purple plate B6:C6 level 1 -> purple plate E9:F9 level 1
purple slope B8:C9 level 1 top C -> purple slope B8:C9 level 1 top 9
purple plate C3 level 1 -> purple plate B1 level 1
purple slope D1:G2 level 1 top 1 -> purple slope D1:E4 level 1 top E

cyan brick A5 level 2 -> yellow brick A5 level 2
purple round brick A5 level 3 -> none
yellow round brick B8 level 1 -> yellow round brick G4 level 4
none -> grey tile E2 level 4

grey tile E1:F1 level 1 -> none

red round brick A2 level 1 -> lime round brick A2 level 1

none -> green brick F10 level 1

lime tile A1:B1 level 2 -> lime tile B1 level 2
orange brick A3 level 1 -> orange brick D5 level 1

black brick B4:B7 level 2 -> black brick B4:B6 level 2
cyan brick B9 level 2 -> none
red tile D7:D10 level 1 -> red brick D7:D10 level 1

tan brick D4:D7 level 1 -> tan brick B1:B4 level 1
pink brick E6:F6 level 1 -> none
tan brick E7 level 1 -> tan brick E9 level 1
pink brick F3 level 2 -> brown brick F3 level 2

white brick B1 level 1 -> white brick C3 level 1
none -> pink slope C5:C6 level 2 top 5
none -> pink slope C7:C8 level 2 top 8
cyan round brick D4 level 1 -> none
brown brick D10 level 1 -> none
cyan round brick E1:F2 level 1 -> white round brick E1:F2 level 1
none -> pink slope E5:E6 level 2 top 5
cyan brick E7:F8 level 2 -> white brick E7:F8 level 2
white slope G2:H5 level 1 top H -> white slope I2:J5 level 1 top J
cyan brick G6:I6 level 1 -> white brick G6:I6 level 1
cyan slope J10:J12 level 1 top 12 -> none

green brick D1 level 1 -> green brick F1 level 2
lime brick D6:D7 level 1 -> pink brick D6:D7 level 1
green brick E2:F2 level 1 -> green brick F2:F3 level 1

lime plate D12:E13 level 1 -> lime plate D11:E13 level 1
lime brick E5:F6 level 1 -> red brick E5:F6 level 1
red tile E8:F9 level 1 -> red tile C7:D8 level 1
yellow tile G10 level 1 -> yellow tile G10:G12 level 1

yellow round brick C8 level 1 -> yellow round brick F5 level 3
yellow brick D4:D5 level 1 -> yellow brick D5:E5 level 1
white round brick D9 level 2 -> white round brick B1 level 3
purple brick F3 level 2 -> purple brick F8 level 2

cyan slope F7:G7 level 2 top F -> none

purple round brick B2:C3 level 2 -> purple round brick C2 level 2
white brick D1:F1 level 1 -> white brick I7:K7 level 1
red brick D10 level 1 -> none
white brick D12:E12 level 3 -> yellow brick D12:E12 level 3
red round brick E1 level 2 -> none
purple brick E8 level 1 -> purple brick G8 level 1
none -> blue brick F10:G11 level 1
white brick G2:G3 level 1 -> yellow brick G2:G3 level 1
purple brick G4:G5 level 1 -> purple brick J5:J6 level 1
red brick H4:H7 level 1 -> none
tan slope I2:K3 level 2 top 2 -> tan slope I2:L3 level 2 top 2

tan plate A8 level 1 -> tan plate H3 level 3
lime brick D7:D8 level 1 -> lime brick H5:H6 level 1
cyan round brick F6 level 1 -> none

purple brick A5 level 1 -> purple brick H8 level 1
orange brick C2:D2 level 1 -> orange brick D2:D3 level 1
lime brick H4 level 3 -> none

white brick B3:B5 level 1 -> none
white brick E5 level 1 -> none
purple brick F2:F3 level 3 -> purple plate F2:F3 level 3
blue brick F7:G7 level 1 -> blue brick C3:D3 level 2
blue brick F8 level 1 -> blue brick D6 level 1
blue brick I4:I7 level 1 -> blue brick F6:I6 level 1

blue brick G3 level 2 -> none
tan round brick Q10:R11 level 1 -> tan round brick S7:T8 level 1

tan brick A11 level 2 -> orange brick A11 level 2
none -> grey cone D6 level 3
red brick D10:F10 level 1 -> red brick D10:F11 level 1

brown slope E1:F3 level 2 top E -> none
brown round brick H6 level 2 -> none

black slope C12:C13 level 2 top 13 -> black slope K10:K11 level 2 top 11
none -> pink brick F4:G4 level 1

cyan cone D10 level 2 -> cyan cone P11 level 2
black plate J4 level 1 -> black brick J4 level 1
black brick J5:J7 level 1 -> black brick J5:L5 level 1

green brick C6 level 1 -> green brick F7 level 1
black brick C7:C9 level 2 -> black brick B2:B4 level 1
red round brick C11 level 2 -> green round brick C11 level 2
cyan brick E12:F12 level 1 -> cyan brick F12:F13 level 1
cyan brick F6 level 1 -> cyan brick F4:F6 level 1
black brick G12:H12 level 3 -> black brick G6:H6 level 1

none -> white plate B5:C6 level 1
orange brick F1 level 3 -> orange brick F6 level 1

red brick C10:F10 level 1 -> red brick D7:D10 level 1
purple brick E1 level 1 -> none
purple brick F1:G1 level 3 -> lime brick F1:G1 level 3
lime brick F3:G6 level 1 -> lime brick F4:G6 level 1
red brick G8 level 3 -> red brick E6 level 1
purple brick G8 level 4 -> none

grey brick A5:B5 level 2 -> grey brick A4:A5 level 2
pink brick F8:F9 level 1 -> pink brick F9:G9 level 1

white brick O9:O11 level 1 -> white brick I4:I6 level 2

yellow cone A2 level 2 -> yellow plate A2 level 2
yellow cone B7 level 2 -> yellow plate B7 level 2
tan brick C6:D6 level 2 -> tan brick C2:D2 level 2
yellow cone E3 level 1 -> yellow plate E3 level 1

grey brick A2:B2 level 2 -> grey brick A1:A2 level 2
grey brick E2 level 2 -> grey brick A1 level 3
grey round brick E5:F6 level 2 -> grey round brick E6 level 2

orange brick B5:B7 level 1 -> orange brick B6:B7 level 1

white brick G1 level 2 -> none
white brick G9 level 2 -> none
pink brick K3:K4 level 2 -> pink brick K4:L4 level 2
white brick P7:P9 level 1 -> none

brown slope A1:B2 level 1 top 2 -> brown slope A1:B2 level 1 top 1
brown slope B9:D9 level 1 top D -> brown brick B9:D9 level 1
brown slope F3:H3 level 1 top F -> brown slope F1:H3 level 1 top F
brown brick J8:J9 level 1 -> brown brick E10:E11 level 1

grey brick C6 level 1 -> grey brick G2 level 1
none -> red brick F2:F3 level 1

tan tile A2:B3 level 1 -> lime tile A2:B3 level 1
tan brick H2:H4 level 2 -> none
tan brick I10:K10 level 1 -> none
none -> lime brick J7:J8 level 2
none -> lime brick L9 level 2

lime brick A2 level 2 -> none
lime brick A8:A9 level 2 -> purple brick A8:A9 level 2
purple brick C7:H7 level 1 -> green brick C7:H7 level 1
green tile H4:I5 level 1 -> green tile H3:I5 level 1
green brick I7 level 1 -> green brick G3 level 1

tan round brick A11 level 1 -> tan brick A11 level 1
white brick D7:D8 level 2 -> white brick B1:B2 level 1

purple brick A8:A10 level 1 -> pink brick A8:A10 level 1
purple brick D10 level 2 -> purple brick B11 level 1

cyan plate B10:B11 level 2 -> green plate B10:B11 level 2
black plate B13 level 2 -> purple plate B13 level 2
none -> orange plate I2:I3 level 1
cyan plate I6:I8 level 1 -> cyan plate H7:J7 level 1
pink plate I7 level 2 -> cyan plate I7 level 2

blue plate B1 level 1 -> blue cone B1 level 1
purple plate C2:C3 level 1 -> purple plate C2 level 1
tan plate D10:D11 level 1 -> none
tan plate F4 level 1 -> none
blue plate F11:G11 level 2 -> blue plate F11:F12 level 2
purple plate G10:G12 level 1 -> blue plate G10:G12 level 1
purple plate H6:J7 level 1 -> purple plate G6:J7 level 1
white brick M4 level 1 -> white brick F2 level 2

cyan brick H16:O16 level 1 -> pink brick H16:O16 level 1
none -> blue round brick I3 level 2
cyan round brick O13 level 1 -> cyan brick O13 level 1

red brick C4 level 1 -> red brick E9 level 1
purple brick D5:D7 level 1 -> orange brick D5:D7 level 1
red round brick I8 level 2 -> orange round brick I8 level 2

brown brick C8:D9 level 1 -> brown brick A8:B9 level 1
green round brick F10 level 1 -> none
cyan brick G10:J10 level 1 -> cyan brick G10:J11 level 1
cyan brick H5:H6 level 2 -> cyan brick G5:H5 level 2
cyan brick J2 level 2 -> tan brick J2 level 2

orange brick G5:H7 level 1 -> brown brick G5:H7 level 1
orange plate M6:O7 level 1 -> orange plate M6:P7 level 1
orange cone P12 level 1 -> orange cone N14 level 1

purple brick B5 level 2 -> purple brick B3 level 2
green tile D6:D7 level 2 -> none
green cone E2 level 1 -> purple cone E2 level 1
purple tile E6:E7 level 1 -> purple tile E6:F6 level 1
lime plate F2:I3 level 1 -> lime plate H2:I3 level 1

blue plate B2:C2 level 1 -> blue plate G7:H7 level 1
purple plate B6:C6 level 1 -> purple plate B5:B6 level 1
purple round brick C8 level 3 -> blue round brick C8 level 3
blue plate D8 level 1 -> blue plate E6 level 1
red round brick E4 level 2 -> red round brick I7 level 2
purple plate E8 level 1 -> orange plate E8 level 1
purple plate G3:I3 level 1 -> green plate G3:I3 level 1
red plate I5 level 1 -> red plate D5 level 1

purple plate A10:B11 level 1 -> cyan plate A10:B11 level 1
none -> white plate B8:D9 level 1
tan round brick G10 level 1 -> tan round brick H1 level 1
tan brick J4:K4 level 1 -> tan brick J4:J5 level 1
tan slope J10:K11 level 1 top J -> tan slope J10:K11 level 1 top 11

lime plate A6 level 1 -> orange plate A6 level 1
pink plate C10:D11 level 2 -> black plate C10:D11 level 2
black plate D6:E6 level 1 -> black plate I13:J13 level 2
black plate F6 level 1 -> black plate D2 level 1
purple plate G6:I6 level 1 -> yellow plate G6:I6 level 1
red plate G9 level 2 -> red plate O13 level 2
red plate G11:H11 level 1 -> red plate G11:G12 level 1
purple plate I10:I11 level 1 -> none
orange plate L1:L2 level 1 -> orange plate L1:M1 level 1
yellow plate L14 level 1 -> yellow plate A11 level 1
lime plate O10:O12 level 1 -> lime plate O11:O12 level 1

# Work instruction
Please retype the top of the data exactly, down to and including the line that holds "green brick D1", and nothing further.

# Expected output
purple plate B6:C6 level 1 -> purple plate E9:F9 level 1
purple slope B8:C9 level 1 top C -> purple slope B8:C9 level 1 top 9
purple plate C3 level 1 -> purple plate B1 level 1
purple slope D1:G2 level 1 top 1 -> purple slope D1:E4 level 1 top E

cyan brick A5 level 2 -> yellow brick A5 level 2
purple round brick A5 level 3 -> none
yellow round brick B8 level 1 -> yellow round brick G4 level 4
none -> grey tile E2 level 4

grey tile E1:F1 level 1 -> none

red round brick A2 level 1 -> lime round brick A2 level 1

none -> green brick F10 level 1

lime tile A1:B1 level 2 -> lime tile B1 level 2
orange brick A3 level 1 -> orange brick D5 level 1

black brick B4:B7 level 2 -> black brick B4:B6 level 2
cyan brick B9 level 2 -> none
red tile D7:D10 level 1 -> red brick D7:D10 level 1

tan brick D4:D7 level 1 -> tan brick B1:B4 level 1
pink brick E6:F6 level 1 -> none
tan brick E7 level 1 -> tan brick E9 level 1
pink brick F3 level 2 -> brown brick F3 level 2

white brick B1 level 1 -> white brick C3 level 1
none -> pink slope C5:C6 level 2 top 5
none -> pink slope C7:C8 level 2 top 8
cyan round brick D4 level 1 -> none
brown brick D10 level 1 -> none
cyan round brick E1:F2 level 1 -> white round brick E1:F2 level 1
none -> pink slope E5:E6 level 2 top 5
cyan brick E7:F8 level 2 -> white brick E7:F8 level 2
white slope G2:H5 level 1 top H -> white slope I2:J5 level 1 top J
cyan brick G6:I6 level 1 -> white brick G6:I6 level 1
cyan slope J10:J12 level 1 top 12 -> none

green brick D1 level 1 -> green brick F1 level 2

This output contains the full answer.